EXERCISE GOAL> Your task is to restate word for word the lines in the material below, from the one with "U2 pin EN: none -> +24V" up to and including the one with "JP1 pin 1: none -> +5V". Do not carry over the pictures.

DATASET CONTENT>
==================================================

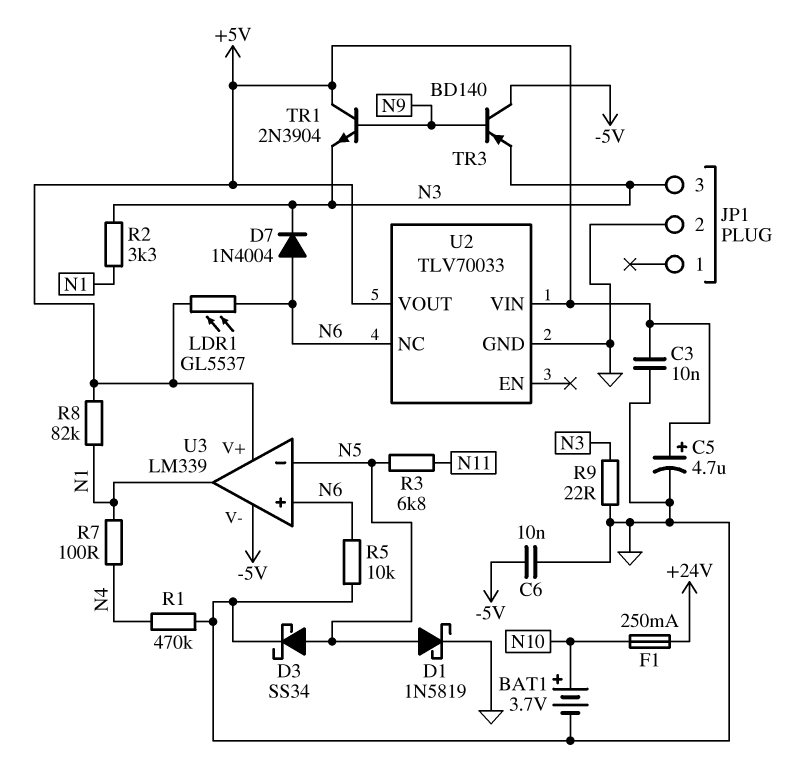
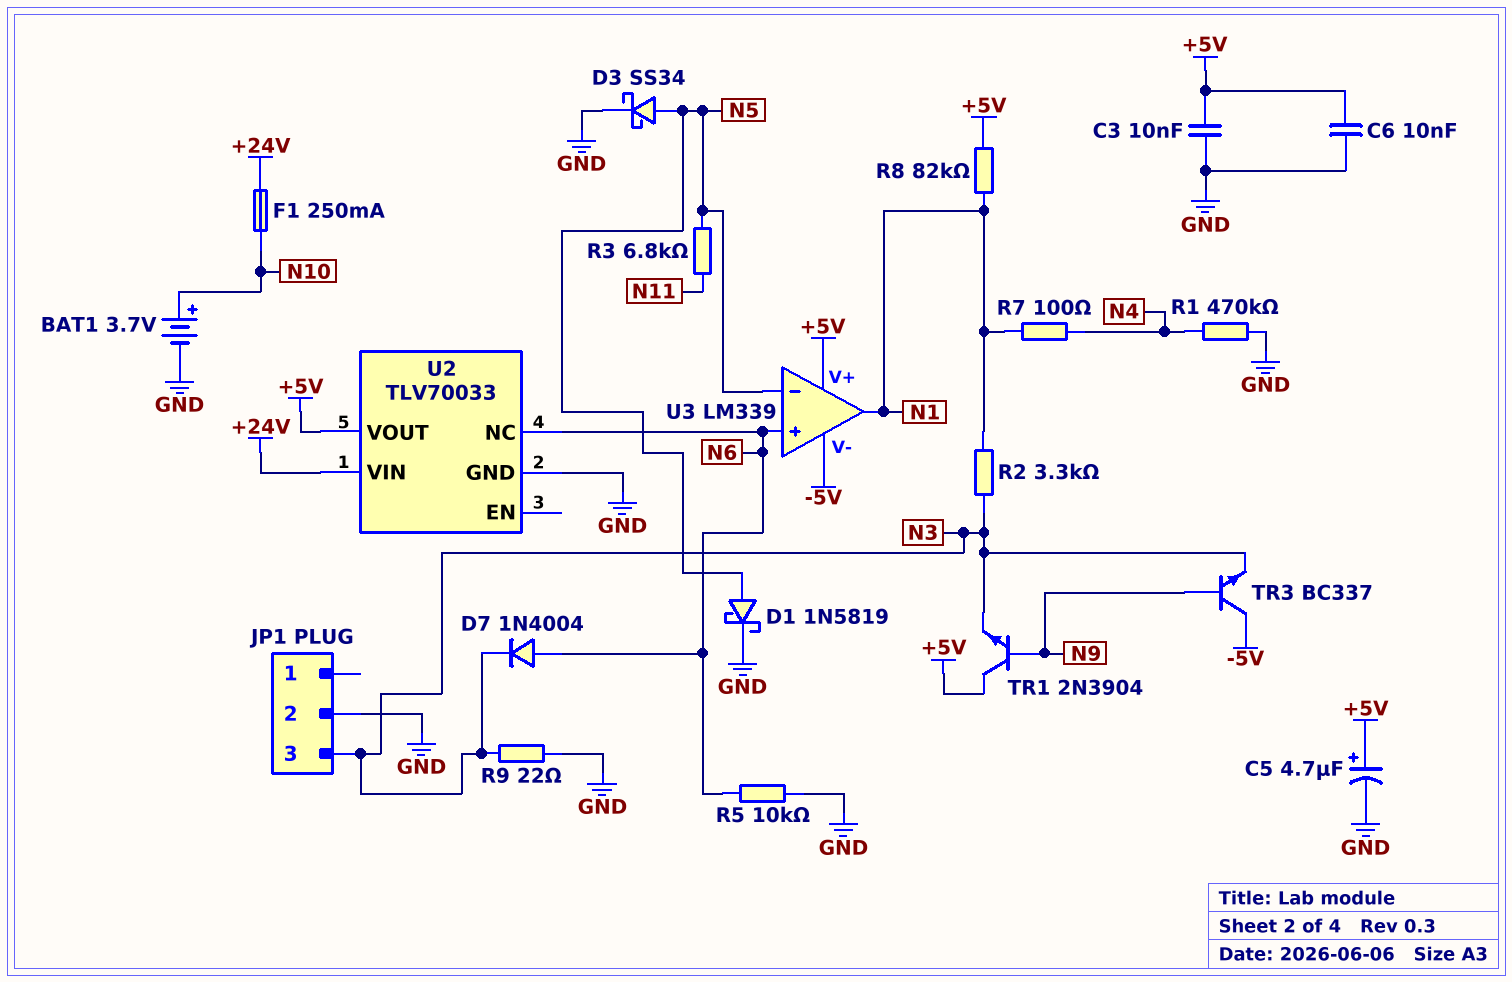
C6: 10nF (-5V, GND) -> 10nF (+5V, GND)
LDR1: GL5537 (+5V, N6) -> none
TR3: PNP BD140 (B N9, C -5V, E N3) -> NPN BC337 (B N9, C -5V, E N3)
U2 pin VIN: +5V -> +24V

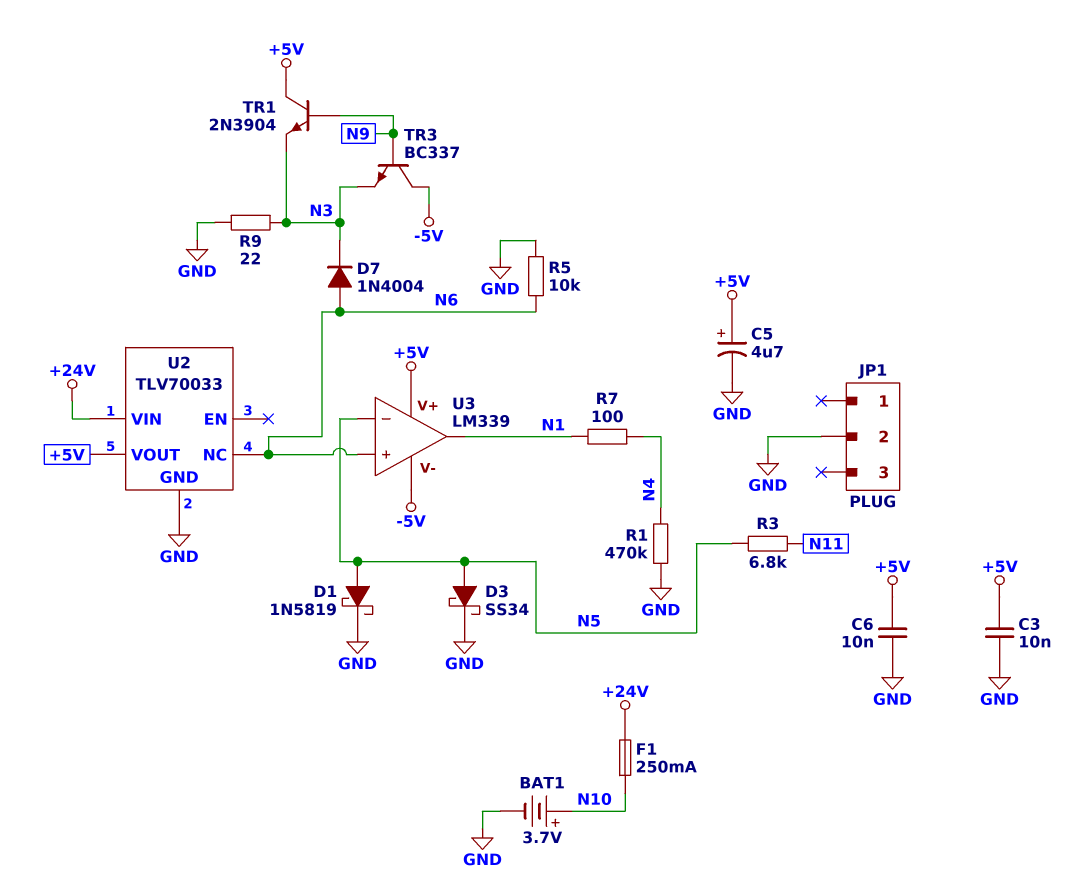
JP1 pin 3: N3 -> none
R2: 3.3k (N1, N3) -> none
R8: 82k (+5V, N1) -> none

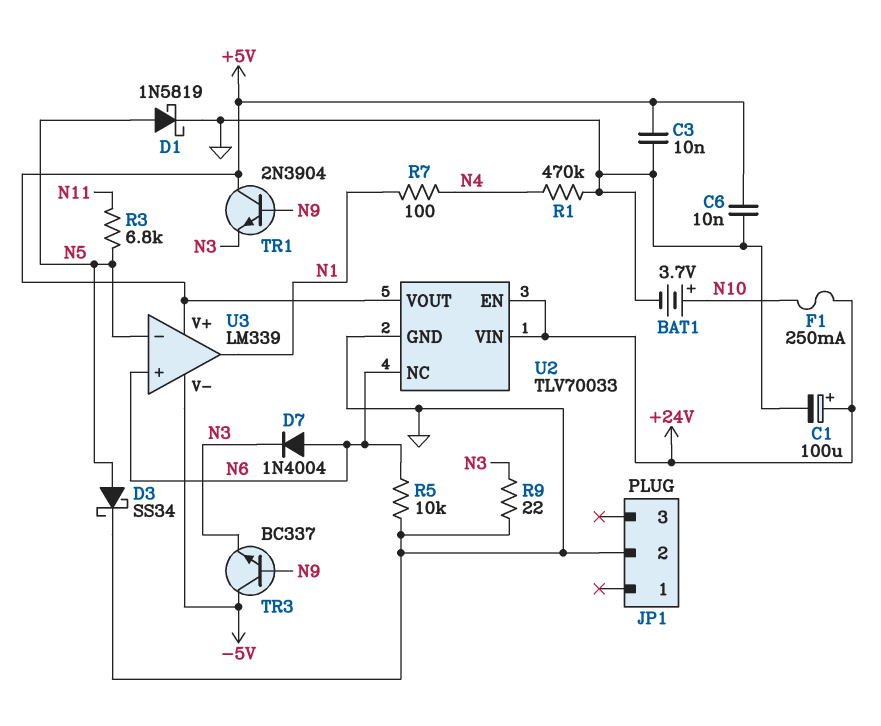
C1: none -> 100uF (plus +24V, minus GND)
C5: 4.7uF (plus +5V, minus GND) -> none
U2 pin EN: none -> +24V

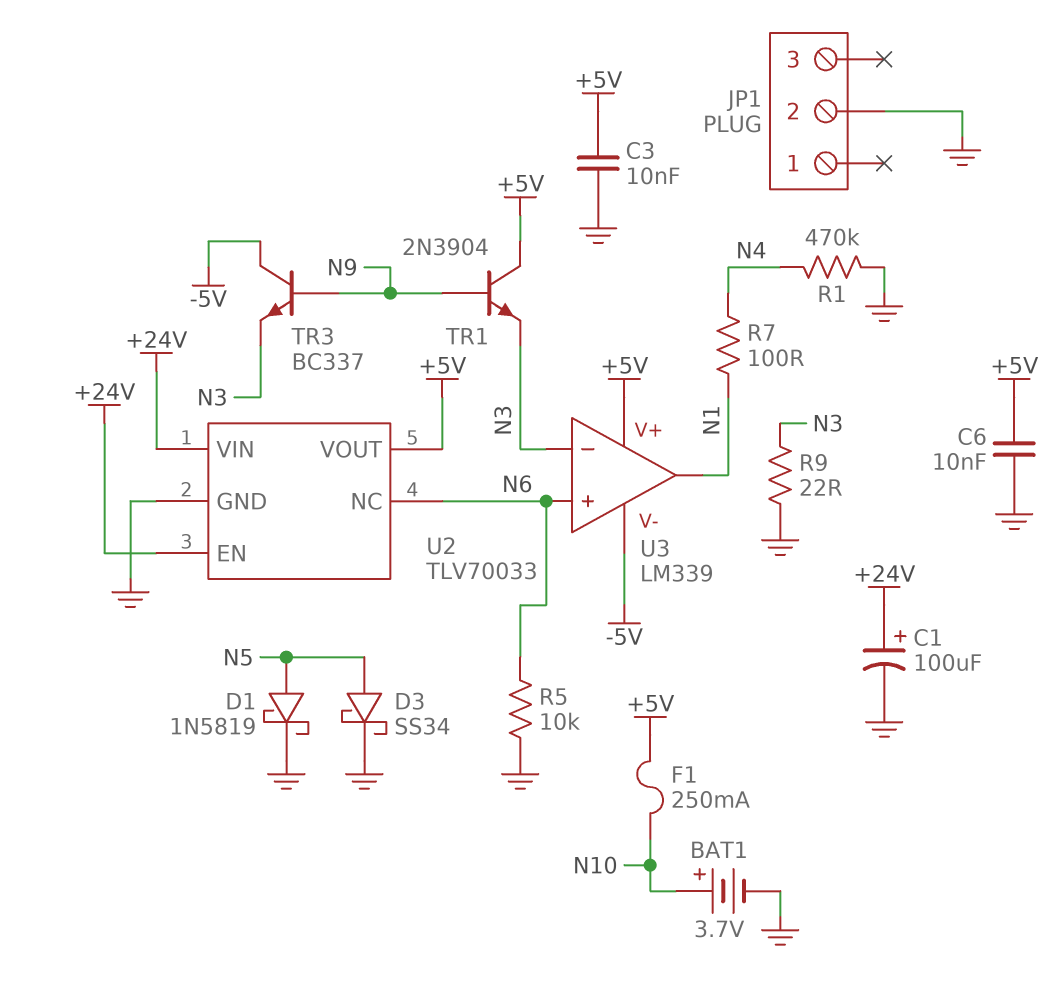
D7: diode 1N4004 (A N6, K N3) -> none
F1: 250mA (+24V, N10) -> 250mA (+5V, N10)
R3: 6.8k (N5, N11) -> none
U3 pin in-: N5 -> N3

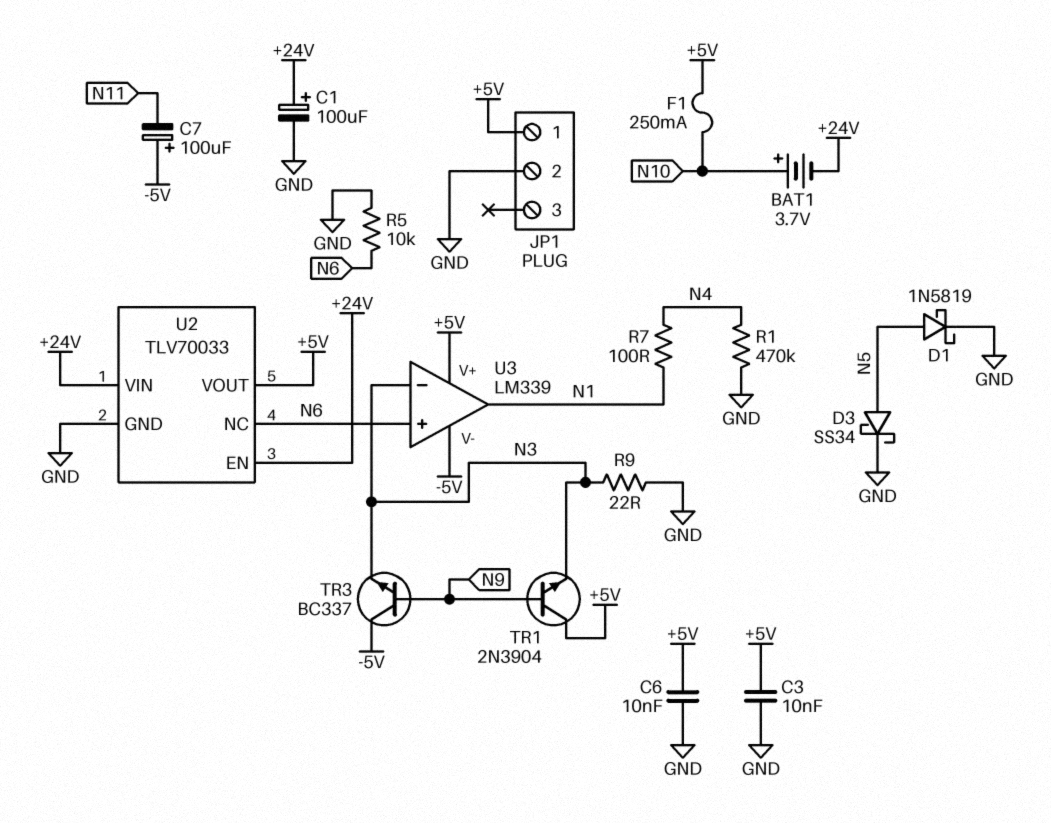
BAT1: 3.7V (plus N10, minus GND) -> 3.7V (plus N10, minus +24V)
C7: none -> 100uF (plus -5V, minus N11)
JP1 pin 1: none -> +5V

==================================================

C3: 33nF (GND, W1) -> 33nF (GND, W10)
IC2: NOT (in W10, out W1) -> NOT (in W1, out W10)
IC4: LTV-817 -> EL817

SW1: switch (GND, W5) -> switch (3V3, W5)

==================================================

TASK SOLUTION>
U2 pin EN: none -> +24V

D7: diode 1N4004 (A N6, K N3) -> none
F1: 250mA (+24V, N10) -> 250mA (+5V, N10)
R3: 6.8k (N5, N11) -> none
U3 pin in-: N5 -> N3

BAT1: 3.7V (plus N10, minus GND) -> 3.7V (plus N10, minus +24V)
C7: none -> 100uF (plus -5V, minus N11)
JP1 pin 1: none -> +5V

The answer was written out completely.